### RAW RECORDS
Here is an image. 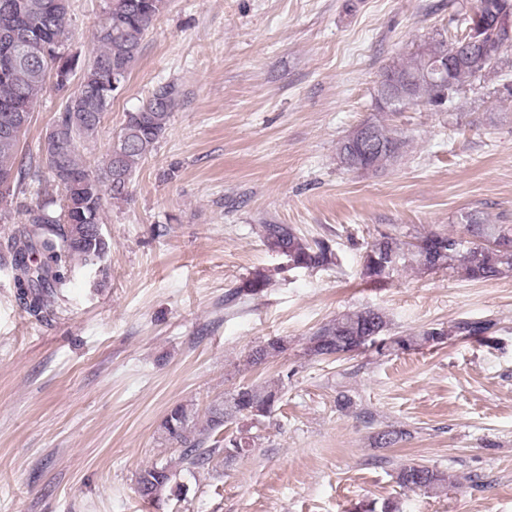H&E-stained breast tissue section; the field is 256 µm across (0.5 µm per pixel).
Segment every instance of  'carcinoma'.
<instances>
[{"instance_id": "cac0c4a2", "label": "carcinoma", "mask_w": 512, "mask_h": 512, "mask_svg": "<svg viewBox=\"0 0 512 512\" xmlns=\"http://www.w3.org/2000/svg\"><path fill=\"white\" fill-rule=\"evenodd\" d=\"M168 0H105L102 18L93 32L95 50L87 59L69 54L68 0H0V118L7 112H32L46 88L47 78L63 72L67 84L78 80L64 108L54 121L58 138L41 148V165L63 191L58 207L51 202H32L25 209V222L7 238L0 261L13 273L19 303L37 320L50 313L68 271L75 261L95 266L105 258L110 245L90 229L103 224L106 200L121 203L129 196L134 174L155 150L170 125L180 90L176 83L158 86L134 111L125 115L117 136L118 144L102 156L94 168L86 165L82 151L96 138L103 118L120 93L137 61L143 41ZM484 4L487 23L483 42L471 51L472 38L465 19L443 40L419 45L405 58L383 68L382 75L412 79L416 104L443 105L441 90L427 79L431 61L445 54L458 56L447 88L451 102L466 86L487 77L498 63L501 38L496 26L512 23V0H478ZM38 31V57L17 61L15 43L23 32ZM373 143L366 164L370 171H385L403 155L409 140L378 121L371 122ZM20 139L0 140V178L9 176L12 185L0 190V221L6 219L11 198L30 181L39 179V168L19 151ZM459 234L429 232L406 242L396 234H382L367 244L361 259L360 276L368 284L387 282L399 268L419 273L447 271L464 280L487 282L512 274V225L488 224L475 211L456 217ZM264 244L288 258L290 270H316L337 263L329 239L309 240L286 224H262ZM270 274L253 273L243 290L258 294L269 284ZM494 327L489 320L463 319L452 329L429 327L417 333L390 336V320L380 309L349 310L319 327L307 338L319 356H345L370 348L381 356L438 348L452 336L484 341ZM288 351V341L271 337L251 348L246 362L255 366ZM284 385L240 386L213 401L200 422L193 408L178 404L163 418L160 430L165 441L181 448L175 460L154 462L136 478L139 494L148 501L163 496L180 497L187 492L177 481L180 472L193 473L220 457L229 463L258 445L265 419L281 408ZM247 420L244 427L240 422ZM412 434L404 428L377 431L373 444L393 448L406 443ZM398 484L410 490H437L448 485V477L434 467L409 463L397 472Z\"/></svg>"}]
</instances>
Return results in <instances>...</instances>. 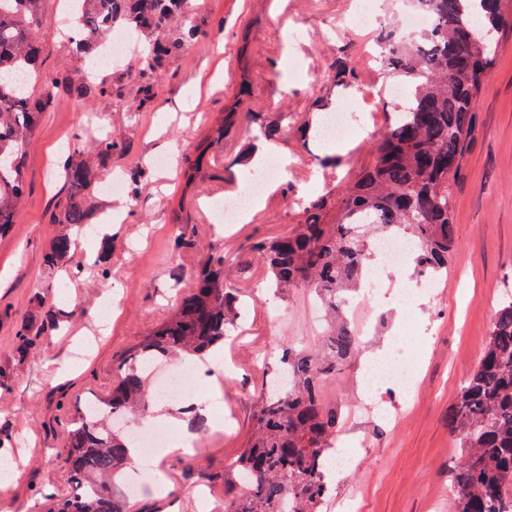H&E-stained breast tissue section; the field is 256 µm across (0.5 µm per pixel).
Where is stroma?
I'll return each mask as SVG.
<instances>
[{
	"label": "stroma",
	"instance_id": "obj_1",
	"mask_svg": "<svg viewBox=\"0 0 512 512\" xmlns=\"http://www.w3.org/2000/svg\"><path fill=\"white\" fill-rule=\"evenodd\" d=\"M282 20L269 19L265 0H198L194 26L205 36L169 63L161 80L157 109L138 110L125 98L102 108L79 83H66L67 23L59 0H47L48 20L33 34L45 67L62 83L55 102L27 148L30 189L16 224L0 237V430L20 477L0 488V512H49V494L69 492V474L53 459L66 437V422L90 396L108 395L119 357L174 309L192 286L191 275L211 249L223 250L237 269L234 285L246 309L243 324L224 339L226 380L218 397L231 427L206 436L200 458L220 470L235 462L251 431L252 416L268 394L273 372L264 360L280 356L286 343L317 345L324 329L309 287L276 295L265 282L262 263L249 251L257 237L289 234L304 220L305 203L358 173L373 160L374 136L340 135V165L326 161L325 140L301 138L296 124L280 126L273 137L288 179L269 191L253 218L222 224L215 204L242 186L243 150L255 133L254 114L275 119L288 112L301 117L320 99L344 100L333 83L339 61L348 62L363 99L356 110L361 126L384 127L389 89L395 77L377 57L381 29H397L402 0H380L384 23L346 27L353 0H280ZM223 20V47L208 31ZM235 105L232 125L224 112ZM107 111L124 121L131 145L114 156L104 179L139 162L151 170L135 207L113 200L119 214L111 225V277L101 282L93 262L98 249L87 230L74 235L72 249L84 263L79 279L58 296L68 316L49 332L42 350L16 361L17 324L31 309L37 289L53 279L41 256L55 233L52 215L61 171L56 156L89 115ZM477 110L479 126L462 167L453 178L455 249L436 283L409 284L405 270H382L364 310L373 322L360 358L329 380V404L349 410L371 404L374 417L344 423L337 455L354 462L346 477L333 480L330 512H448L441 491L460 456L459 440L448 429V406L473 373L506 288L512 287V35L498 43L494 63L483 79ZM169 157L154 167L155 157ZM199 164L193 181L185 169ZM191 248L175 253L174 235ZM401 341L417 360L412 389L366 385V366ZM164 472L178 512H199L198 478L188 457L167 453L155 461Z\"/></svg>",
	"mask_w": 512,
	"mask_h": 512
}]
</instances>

### THE REQUEST
Count how many lines include the string "label". Nothing but the number is needed.

### RESULT OF THE EXERCISE
2